Requirement: Here are the records. Write out exactly the lines between the one holding "(697, 495) = (469, 169): yellow" and the one holding "(185, 378) = (185, 504): none", inclusive.

==== Extracted information

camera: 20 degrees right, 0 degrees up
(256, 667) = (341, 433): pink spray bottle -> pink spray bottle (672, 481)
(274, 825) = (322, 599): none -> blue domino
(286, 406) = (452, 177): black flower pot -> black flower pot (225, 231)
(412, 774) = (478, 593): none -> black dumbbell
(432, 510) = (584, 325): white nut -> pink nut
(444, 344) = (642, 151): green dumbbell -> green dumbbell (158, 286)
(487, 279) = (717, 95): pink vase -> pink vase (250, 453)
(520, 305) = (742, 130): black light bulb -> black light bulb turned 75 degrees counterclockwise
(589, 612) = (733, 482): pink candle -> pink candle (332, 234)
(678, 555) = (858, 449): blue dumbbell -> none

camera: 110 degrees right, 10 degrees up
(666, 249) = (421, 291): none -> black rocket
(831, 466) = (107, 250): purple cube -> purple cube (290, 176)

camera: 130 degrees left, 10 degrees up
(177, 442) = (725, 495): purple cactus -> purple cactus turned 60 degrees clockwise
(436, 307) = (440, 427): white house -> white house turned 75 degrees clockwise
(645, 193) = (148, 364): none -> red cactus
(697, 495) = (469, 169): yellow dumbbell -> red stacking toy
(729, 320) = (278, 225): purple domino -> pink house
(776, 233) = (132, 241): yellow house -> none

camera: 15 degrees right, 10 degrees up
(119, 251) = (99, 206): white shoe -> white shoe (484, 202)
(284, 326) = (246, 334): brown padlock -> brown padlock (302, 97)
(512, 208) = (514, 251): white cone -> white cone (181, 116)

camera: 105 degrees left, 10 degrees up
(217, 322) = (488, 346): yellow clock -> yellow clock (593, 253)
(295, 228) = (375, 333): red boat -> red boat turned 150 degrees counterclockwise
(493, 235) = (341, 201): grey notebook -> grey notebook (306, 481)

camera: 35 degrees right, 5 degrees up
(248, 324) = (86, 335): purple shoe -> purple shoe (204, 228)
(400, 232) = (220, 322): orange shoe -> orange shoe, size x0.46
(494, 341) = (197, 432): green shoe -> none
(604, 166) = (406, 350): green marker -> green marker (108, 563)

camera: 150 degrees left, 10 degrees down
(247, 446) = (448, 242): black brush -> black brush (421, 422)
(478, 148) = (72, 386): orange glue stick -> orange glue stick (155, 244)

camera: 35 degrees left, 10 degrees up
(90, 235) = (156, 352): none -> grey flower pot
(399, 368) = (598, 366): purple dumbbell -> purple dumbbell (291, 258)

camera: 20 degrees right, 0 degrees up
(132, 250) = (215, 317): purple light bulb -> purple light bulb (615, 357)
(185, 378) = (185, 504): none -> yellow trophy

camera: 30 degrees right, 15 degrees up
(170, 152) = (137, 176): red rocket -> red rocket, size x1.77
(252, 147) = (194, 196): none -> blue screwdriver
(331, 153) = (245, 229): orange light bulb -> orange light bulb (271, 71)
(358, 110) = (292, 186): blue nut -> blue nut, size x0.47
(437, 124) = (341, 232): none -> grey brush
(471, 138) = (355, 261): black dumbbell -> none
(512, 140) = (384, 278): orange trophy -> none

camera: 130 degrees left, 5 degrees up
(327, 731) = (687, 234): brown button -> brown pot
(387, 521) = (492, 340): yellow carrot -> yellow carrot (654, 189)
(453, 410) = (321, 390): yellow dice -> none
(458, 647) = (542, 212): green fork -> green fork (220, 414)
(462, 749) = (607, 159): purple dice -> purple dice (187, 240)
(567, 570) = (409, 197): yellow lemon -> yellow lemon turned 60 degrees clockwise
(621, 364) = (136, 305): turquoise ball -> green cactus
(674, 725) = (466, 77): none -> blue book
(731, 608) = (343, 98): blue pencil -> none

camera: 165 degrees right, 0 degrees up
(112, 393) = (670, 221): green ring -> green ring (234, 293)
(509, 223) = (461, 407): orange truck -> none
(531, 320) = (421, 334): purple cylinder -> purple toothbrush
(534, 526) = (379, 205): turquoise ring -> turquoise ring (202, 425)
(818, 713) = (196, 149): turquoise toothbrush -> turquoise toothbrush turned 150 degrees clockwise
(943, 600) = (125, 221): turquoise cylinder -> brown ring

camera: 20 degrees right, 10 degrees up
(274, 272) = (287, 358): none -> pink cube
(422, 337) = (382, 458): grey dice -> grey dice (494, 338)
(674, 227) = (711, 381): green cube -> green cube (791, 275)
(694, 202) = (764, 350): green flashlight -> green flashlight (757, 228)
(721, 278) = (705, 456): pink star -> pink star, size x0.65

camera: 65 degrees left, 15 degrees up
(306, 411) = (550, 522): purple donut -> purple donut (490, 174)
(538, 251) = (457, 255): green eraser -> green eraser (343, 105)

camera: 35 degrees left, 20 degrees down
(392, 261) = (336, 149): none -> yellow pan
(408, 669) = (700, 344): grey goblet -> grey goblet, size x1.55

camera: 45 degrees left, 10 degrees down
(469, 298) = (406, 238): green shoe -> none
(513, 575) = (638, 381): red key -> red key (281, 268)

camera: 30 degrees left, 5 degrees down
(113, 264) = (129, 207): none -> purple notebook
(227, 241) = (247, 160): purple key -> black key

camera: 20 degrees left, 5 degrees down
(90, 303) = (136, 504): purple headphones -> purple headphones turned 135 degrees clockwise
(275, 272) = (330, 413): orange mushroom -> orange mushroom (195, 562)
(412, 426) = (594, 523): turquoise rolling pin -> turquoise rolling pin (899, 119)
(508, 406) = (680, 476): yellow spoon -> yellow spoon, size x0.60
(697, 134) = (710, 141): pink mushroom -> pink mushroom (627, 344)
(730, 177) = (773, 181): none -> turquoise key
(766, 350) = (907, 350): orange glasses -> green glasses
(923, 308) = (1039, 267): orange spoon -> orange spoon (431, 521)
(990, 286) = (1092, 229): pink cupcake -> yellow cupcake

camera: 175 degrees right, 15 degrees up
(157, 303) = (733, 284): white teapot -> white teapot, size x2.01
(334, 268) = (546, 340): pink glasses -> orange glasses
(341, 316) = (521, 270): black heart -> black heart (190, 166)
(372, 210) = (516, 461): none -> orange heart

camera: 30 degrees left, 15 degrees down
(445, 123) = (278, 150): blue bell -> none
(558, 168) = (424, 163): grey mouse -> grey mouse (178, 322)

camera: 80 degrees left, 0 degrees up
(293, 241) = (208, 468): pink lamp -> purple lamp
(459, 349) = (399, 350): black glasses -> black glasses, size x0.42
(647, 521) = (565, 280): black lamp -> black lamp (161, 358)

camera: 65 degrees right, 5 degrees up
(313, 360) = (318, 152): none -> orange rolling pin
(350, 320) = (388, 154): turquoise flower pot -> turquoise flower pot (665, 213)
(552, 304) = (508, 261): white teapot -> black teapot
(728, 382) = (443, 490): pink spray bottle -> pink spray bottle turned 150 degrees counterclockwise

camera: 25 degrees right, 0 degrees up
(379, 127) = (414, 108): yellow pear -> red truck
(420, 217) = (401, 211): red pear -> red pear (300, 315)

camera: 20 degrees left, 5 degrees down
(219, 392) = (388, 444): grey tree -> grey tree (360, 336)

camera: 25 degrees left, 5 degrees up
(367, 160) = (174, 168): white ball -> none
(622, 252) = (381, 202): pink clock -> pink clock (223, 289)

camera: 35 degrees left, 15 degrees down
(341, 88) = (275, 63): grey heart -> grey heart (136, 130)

========

Task output:
(697, 495) = (469, 169): yellow dumbbell -> red stacking toy
(729, 320) = (278, 225): purple domino -> pink house
(776, 233) = (132, 241): yellow house -> none

camera: 15 degrees right, 10 degrees up
(119, 251) = (99, 206): white shoe -> white shoe (484, 202)
(284, 326) = (246, 334): brown padlock -> brown padlock (302, 97)
(512, 208) = (514, 251): white cone -> white cone (181, 116)

camera: 105 degrees left, 10 degrees up
(217, 322) = (488, 346): yellow clock -> yellow clock (593, 253)
(295, 228) = (375, 333): red boat -> red boat turned 150 degrees counterclockwise
(493, 235) = (341, 201): grey notebook -> grey notebook (306, 481)

camera: 35 degrees right, 5 degrees up
(248, 324) = (86, 335): purple shoe -> purple shoe (204, 228)
(400, 232) = (220, 322): orange shoe -> orange shoe, size x0.46
(494, 341) = (197, 432): green shoe -> none
(604, 166) = (406, 350): green marker -> green marker (108, 563)

camera: 150 degrees left, 10 degrees down
(247, 446) = (448, 242): black brush -> black brush (421, 422)
(478, 148) = (72, 386): orange glue stick -> orange glue stick (155, 244)

camera: 35 degrees left, 10 degrees up
(90, 235) = (156, 352): none -> grey flower pot
(399, 368) = (598, 366): purple dumbbell -> purple dumbbell (291, 258)

camera: 20 degrees right, 0 degrees up
(132, 250) = (215, 317): purple light bulb -> purple light bulb (615, 357)
(185, 378) = (185, 504): none -> yellow trophy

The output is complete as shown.